EXERCISE GOAL —
Return the number of lines below with "light" in them, and nothing else.

DATA LISTING —

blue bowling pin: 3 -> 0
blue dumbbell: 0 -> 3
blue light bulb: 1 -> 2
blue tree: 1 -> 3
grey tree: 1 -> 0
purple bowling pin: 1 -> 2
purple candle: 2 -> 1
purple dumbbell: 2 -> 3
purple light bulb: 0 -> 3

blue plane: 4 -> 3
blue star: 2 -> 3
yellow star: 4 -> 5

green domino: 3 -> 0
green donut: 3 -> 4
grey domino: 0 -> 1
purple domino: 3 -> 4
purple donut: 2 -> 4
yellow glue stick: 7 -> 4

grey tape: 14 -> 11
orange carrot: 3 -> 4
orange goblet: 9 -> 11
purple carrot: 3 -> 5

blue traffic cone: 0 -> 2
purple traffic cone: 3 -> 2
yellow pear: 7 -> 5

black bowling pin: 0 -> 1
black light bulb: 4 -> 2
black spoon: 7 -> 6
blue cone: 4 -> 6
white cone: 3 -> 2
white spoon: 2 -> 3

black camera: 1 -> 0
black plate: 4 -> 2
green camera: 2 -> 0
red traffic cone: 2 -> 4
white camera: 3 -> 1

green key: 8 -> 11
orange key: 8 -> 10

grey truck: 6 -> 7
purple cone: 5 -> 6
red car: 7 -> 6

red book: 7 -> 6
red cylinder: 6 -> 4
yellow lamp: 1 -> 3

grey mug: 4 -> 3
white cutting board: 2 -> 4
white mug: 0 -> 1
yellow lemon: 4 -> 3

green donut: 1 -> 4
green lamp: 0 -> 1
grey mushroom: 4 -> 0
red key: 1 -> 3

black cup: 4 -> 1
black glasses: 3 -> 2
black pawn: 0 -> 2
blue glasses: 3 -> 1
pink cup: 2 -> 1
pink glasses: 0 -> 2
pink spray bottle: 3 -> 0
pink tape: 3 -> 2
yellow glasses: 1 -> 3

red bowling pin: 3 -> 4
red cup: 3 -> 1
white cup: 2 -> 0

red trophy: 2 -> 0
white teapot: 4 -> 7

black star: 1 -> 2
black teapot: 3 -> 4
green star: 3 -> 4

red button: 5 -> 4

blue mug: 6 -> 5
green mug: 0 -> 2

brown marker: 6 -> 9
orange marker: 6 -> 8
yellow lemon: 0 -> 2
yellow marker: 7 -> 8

YOUR SOLUTION —
3